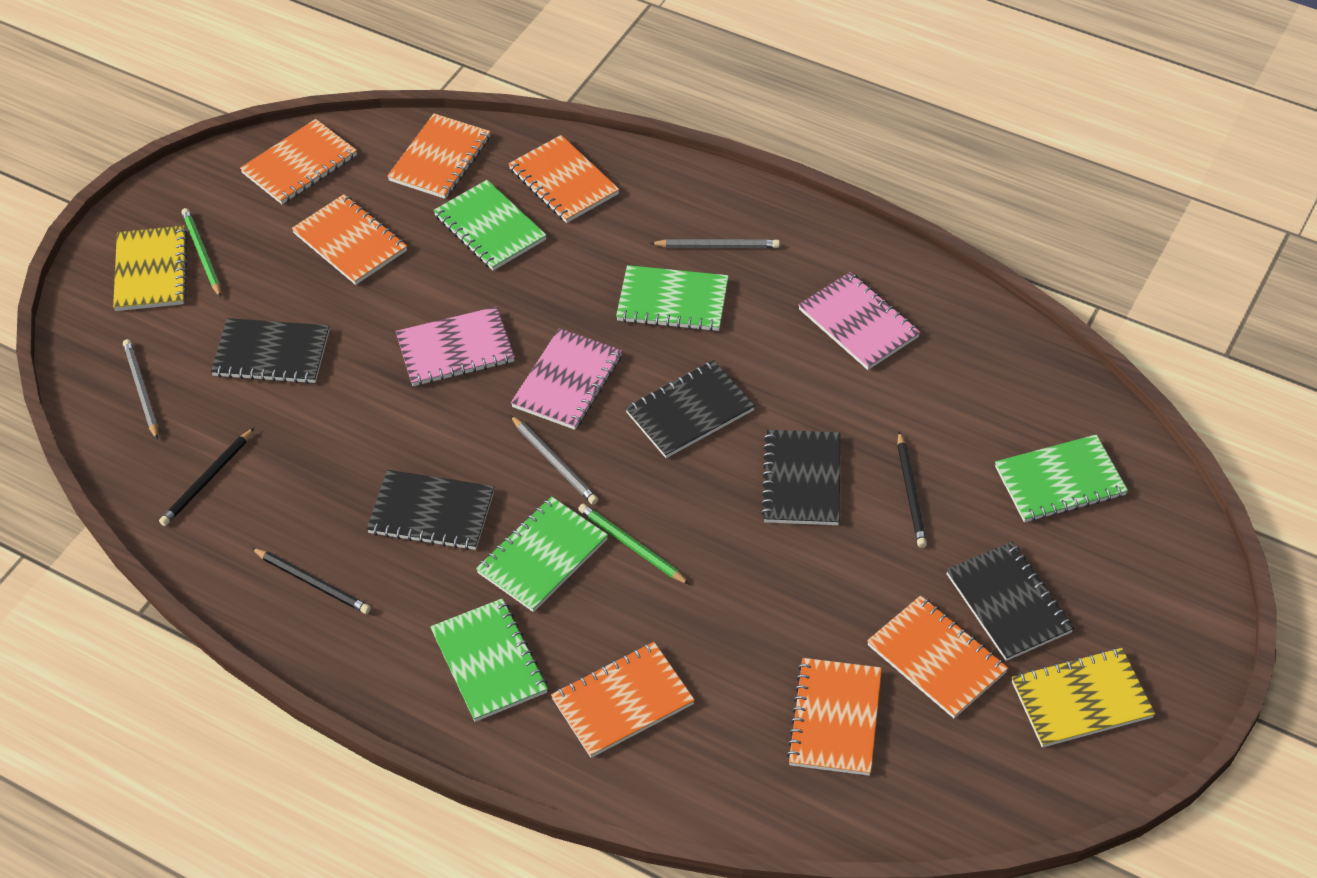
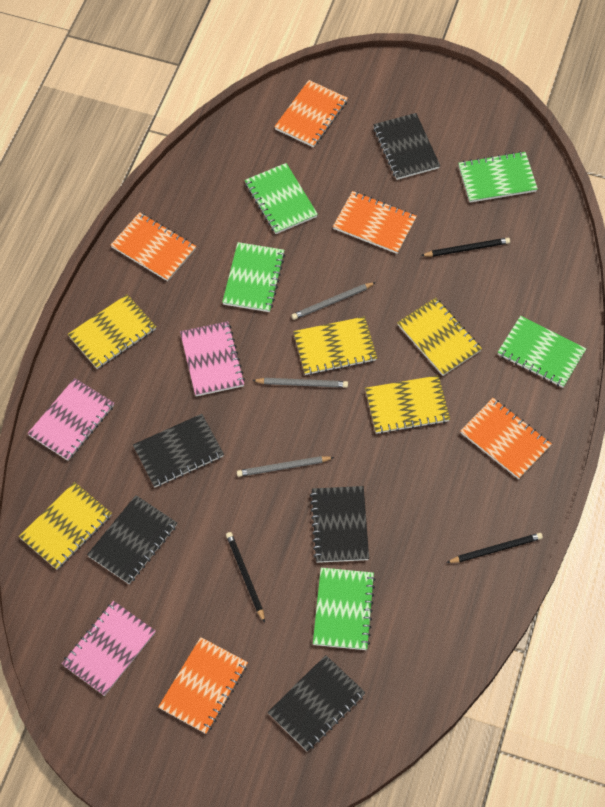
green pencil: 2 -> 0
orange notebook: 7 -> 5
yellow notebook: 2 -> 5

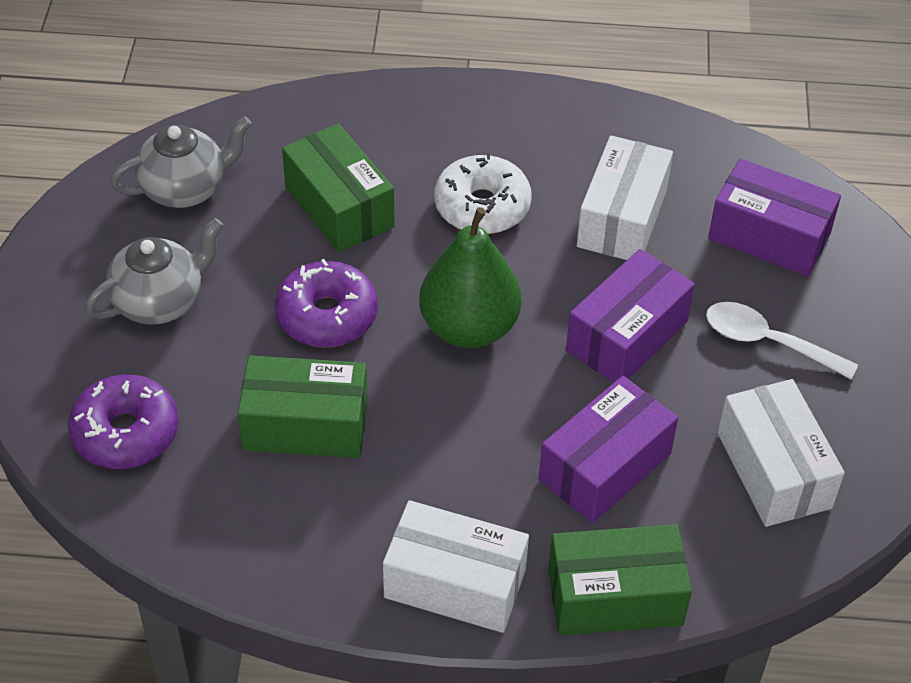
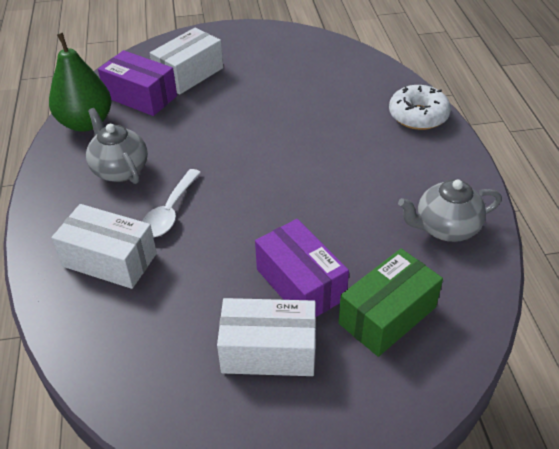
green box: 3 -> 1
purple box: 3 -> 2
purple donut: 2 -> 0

* * *

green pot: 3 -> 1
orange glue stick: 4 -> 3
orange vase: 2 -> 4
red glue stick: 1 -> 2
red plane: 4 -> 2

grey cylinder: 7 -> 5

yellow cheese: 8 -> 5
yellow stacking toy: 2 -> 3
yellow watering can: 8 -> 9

...

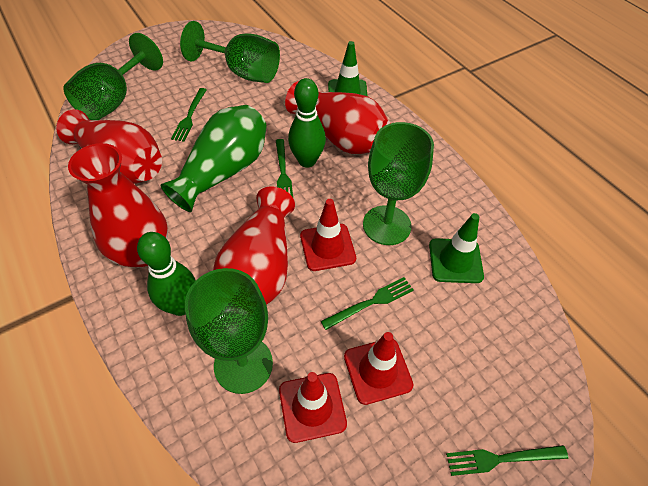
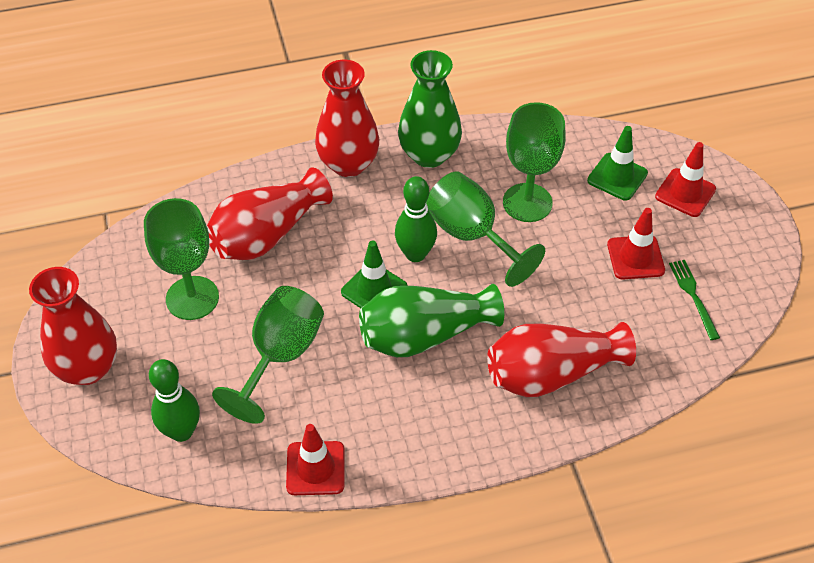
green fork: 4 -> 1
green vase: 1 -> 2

_Exercise goal:_ Please copy out each line of the listing above that contains the string "orange".

_Result of this task:_
orange notebook: 7 -> 5
orange glue stick: 4 -> 3
orange vase: 2 -> 4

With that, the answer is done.